DATASET CONTENT |
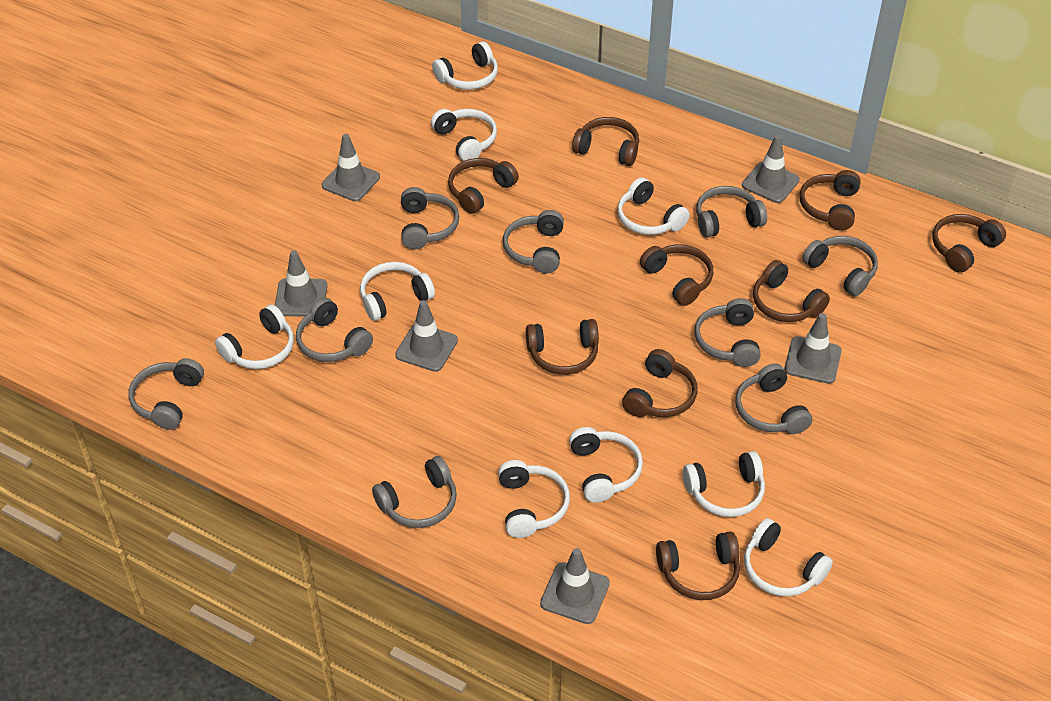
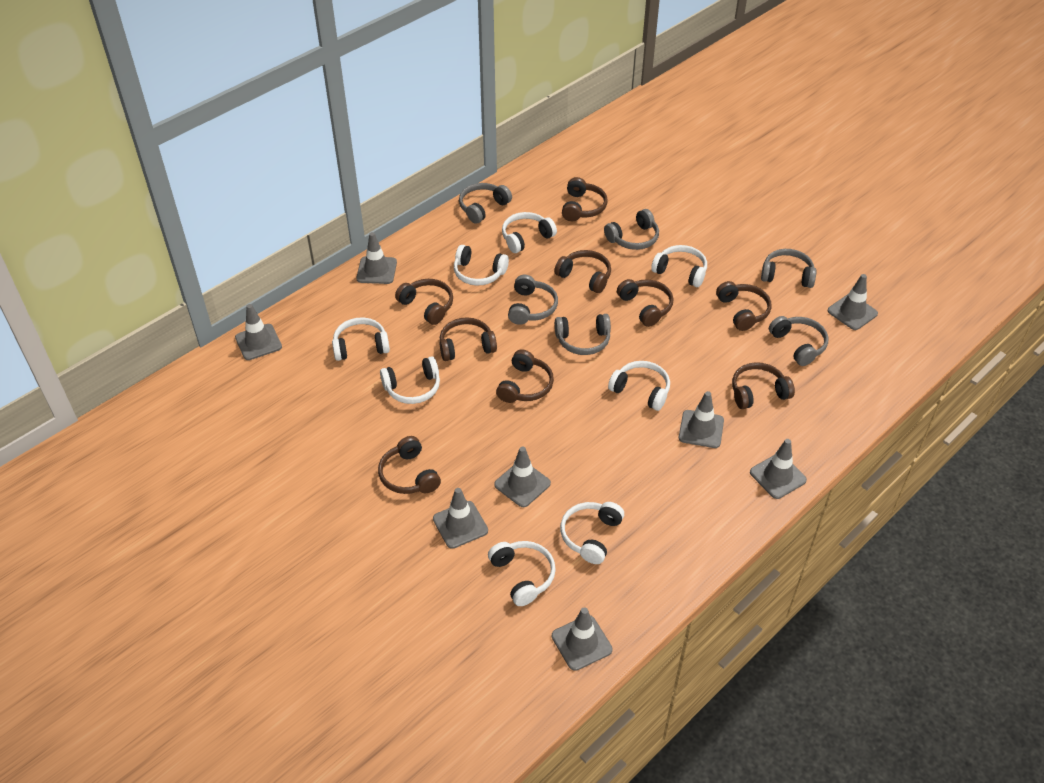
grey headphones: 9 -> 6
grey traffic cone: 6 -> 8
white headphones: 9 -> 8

--

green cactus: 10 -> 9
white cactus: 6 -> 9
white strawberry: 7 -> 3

--

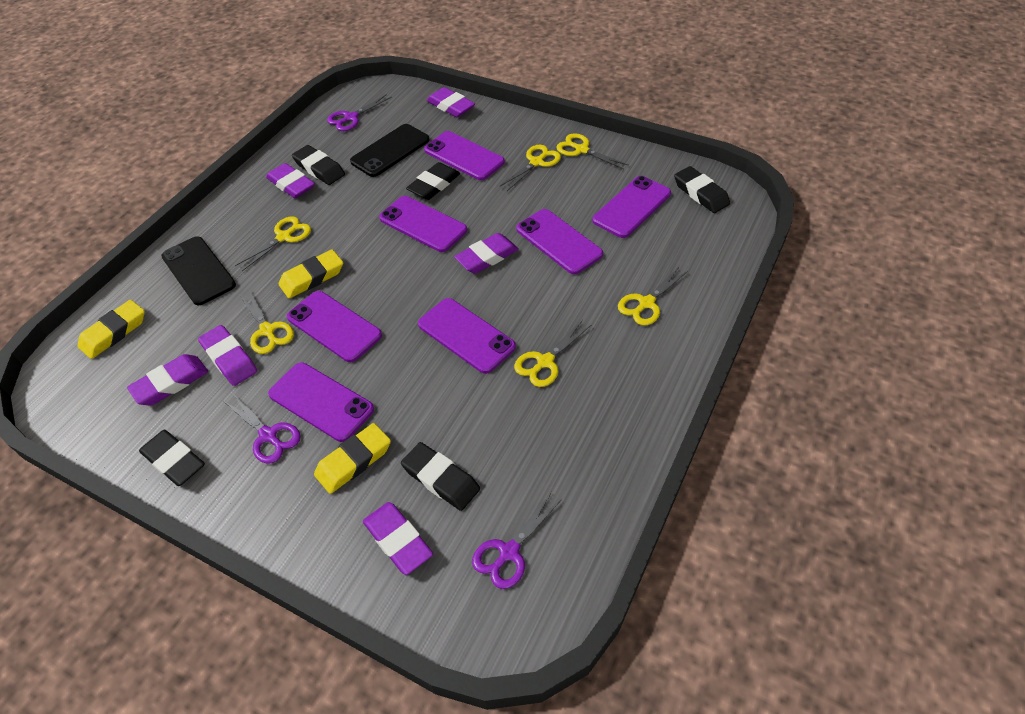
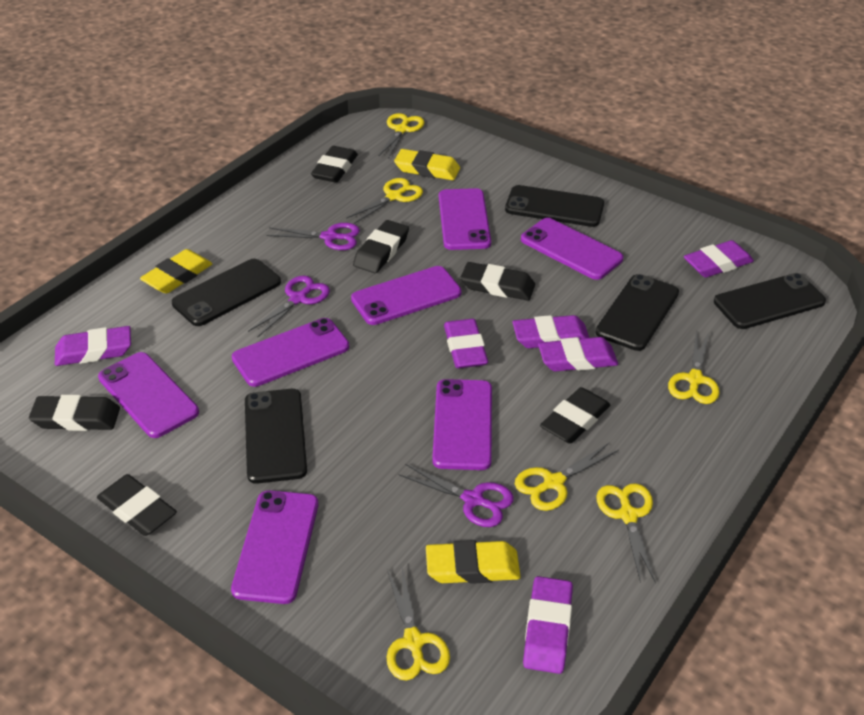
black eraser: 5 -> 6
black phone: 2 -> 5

WHAT YOU SHOULD DO |
Look through the listing, and copy each line in which the string "grey" turns up.

EXERCISE SOLUTION |
grey headphones: 9 -> 6
grey traffic cone: 6 -> 8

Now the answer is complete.